* EXCERPTED DATA:
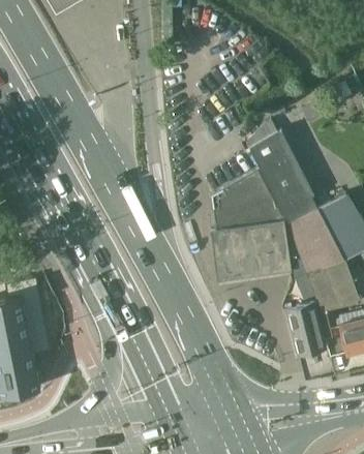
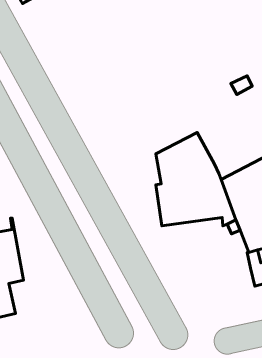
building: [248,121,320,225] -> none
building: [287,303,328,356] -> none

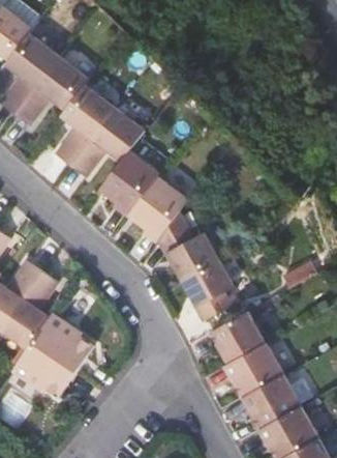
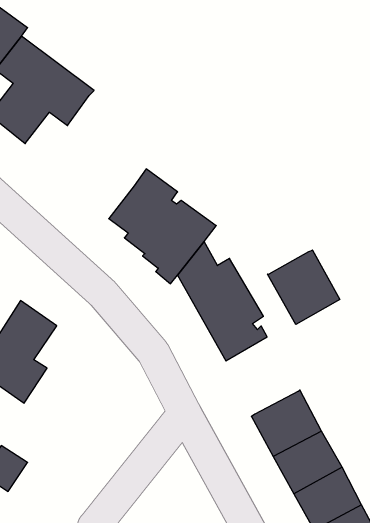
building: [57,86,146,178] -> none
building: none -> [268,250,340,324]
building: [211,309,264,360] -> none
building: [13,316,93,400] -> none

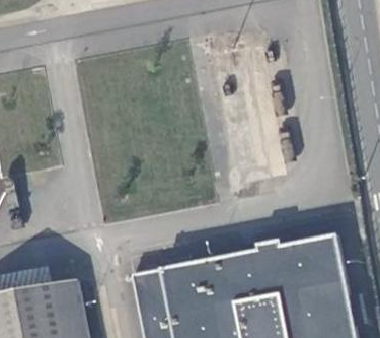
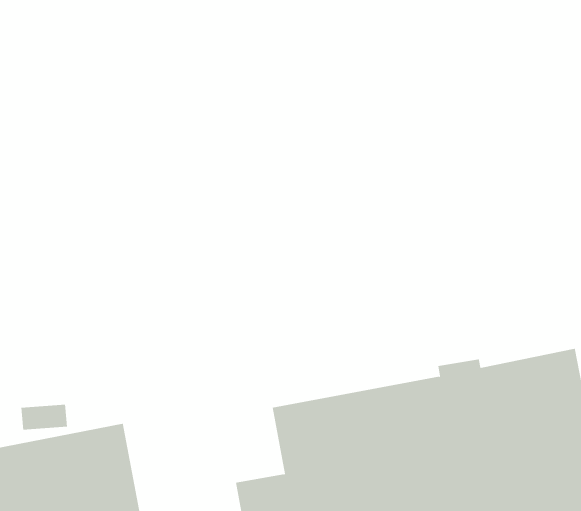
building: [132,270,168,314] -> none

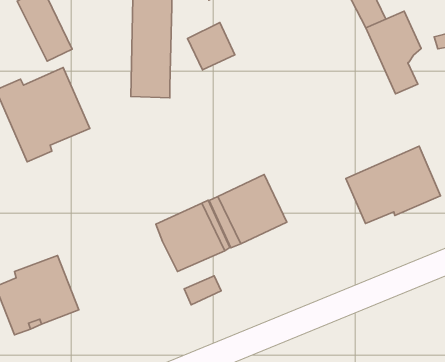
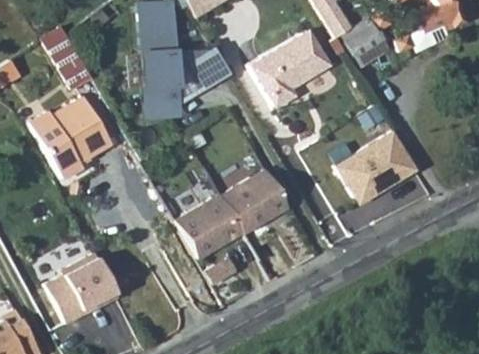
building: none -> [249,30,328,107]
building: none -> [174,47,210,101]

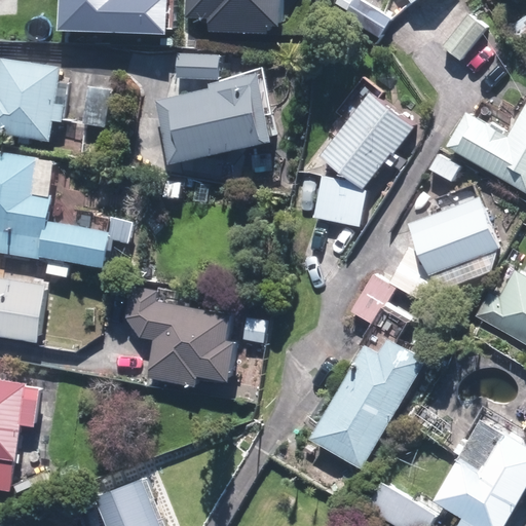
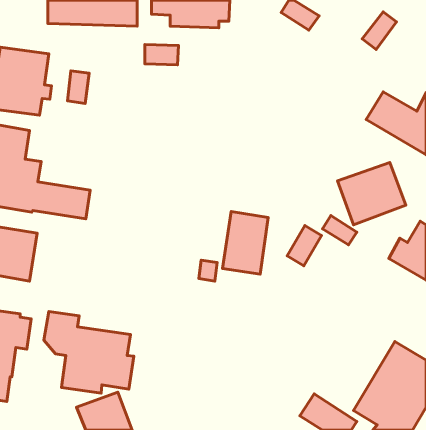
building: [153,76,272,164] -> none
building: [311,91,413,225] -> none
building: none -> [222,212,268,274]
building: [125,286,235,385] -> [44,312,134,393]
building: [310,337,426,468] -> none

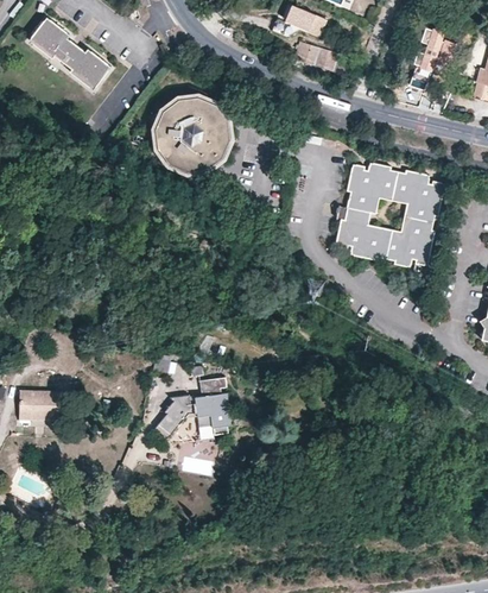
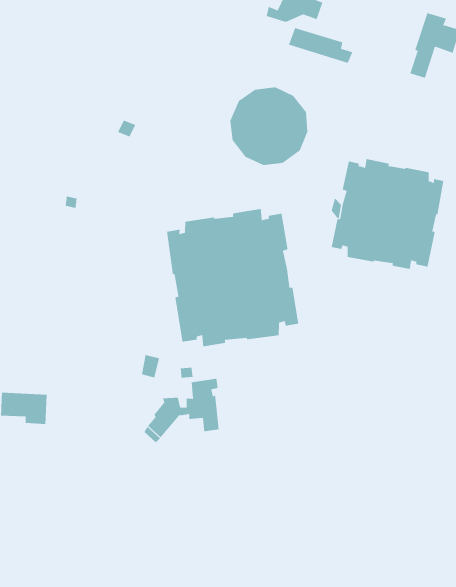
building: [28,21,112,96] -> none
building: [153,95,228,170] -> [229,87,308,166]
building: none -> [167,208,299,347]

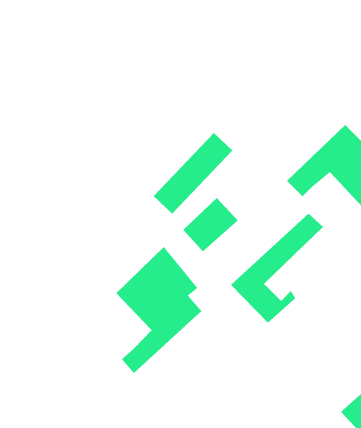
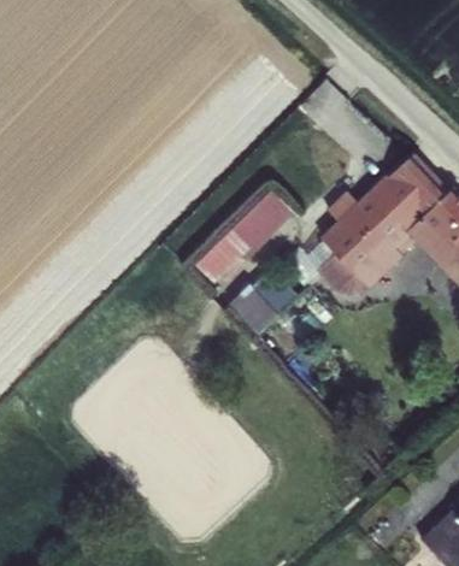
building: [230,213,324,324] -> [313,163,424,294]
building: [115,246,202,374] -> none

* THE TASK: Beginning with the line that contains "building: [132,270,168,314] -> none", repeat every remaining line of the data exactly, the last line included, and omit pictures.

* TASK ANSWER:
building: [132,270,168,314] -> none

building: none -> [249,30,328,107]
building: none -> [174,47,210,101]

building: [153,76,272,164] -> none
building: [311,91,413,225] -> none
building: none -> [222,212,268,274]
building: [125,286,235,385] -> [44,312,134,393]
building: [310,337,426,468] -> none

building: [28,21,112,96] -> none
building: [153,95,228,170] -> [229,87,308,166]
building: none -> [167,208,299,347]

building: [230,213,324,324] -> [313,163,424,294]
building: [115,246,202,374] -> none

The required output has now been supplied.